▶ **Exercise instructions**
Return each entry exactly, so that nothing in the data differs from the original.

▶ **Information shown**
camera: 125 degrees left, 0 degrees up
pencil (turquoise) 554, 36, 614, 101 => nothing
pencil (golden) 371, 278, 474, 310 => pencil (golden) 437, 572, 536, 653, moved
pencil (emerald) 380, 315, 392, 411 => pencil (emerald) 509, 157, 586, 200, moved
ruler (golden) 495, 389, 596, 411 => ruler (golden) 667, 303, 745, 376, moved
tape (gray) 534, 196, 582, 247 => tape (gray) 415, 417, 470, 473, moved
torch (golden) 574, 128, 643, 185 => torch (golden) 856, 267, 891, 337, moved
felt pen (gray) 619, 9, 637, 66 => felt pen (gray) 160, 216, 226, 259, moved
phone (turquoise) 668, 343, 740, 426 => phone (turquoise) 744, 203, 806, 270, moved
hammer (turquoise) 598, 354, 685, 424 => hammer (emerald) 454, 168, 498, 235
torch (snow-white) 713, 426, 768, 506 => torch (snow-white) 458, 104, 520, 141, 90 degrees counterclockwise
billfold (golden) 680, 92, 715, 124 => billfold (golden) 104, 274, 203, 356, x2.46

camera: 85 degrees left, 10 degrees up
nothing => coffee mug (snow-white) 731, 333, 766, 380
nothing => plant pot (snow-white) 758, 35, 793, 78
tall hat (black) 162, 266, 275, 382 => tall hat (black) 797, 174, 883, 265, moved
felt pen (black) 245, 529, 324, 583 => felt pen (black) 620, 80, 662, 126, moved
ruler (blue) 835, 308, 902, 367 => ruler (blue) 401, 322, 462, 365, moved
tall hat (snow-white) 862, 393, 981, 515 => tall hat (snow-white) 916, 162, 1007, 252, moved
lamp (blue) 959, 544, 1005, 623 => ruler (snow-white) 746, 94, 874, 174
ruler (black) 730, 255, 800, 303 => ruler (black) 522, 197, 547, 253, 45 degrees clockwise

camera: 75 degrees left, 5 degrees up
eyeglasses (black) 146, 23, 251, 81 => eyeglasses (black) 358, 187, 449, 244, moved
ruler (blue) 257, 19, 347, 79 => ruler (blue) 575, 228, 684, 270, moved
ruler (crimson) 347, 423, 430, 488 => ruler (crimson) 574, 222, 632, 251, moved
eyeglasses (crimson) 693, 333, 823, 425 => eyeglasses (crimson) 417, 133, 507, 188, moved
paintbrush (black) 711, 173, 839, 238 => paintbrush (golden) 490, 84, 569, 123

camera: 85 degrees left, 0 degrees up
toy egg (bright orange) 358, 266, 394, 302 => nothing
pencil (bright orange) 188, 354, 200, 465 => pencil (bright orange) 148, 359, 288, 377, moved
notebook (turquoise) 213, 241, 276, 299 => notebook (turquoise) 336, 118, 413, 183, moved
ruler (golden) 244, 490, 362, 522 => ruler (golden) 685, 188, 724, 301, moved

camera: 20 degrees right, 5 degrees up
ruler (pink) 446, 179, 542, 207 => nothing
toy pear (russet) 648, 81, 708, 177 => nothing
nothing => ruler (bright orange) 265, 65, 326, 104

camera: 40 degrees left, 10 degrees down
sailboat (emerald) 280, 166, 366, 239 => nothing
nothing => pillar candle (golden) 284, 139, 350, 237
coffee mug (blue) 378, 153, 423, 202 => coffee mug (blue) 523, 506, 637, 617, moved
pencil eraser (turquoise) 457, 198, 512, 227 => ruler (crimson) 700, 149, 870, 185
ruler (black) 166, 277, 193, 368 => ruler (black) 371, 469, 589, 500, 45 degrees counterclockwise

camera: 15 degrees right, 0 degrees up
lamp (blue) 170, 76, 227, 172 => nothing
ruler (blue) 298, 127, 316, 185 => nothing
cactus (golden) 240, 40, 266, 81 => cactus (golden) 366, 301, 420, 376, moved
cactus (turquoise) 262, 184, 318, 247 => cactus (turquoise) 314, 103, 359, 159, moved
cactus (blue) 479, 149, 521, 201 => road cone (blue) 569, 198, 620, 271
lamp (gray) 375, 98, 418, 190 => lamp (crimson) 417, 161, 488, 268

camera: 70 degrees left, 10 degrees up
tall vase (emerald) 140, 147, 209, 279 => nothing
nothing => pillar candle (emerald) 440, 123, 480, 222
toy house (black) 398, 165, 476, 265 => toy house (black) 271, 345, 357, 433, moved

▶ **Answer space**
camera: 125 degrees left, 0 degrees up
pencil (turquoise) 554, 36, 614, 101 => nothing
pencil (golden) 371, 278, 474, 310 => pencil (golden) 437, 572, 536, 653, moved
pencil (emerald) 380, 315, 392, 411 => pencil (emerald) 509, 157, 586, 200, moved
ruler (golden) 495, 389, 596, 411 => ruler (golden) 667, 303, 745, 376, moved
tape (gray) 534, 196, 582, 247 => tape (gray) 415, 417, 470, 473, moved
torch (golden) 574, 128, 643, 185 => torch (golden) 856, 267, 891, 337, moved
felt pen (gray) 619, 9, 637, 66 => felt pen (gray) 160, 216, 226, 259, moved
phone (turquoise) 668, 343, 740, 426 => phone (turquoise) 744, 203, 806, 270, moved
hammer (turquoise) 598, 354, 685, 424 => hammer (emerald) 454, 168, 498, 235
torch (snow-white) 713, 426, 768, 506 => torch (snow-white) 458, 104, 520, 141, 90 degrees counterclockwise
billfold (golden) 680, 92, 715, 124 => billfold (golden) 104, 274, 203, 356, x2.46

camera: 85 degrees left, 10 degrees up
nothing => coffee mug (snow-white) 731, 333, 766, 380
nothing => plant pot (snow-white) 758, 35, 793, 78
tall hat (black) 162, 266, 275, 382 => tall hat (black) 797, 174, 883, 265, moved
felt pen (black) 245, 529, 324, 583 => felt pen (black) 620, 80, 662, 126, moved
ruler (blue) 835, 308, 902, 367 => ruler (blue) 401, 322, 462, 365, moved
tall hat (snow-white) 862, 393, 981, 515 => tall hat (snow-white) 916, 162, 1007, 252, moved
lamp (blue) 959, 544, 1005, 623 => ruler (snow-white) 746, 94, 874, 174
ruler (black) 730, 255, 800, 303 => ruler (black) 522, 197, 547, 253, 45 degrees clockwise

camera: 75 degrees left, 5 degrees up
eyeglasses (black) 146, 23, 251, 81 => eyeglasses (black) 358, 187, 449, 244, moved
ruler (blue) 257, 19, 347, 79 => ruler (blue) 575, 228, 684, 270, moved
ruler (crimson) 347, 423, 430, 488 => ruler (crimson) 574, 222, 632, 251, moved
eyeglasses (crimson) 693, 333, 823, 425 => eyeglasses (crimson) 417, 133, 507, 188, moved
paintbrush (black) 711, 173, 839, 238 => paintbrush (golden) 490, 84, 569, 123

camera: 85 degrees left, 0 degrees up
toy egg (bright orange) 358, 266, 394, 302 => nothing
pencil (bright orange) 188, 354, 200, 465 => pencil (bright orange) 148, 359, 288, 377, moved
notebook (turquoise) 213, 241, 276, 299 => notebook (turquoise) 336, 118, 413, 183, moved
ruler (golden) 244, 490, 362, 522 => ruler (golden) 685, 188, 724, 301, moved

camera: 20 degrees right, 5 degrees up
ruler (pink) 446, 179, 542, 207 => nothing
toy pear (russet) 648, 81, 708, 177 => nothing
nothing => ruler (bright orange) 265, 65, 326, 104

camera: 40 degrees left, 10 degrees down
sailboat (emerald) 280, 166, 366, 239 => nothing
nothing => pillar candle (golden) 284, 139, 350, 237
coffee mug (blue) 378, 153, 423, 202 => coffee mug (blue) 523, 506, 637, 617, moved
pencil eraser (turquoise) 457, 198, 512, 227 => ruler (crimson) 700, 149, 870, 185
ruler (black) 166, 277, 193, 368 => ruler (black) 371, 469, 589, 500, 45 degrees counterclockwise

camera: 15 degrees right, 0 degrees up
lamp (blue) 170, 76, 227, 172 => nothing
ruler (blue) 298, 127, 316, 185 => nothing
cactus (golden) 240, 40, 266, 81 => cactus (golden) 366, 301, 420, 376, moved
cactus (turquoise) 262, 184, 318, 247 => cactus (turquoise) 314, 103, 359, 159, moved
cactus (blue) 479, 149, 521, 201 => road cone (blue) 569, 198, 620, 271
lamp (gray) 375, 98, 418, 190 => lamp (crimson) 417, 161, 488, 268

camera: 70 degrees left, 10 degrees up
tall vase (emerald) 140, 147, 209, 279 => nothing
nothing => pillar candle (emerald) 440, 123, 480, 222
toy house (black) 398, 165, 476, 265 => toy house (black) 271, 345, 357, 433, moved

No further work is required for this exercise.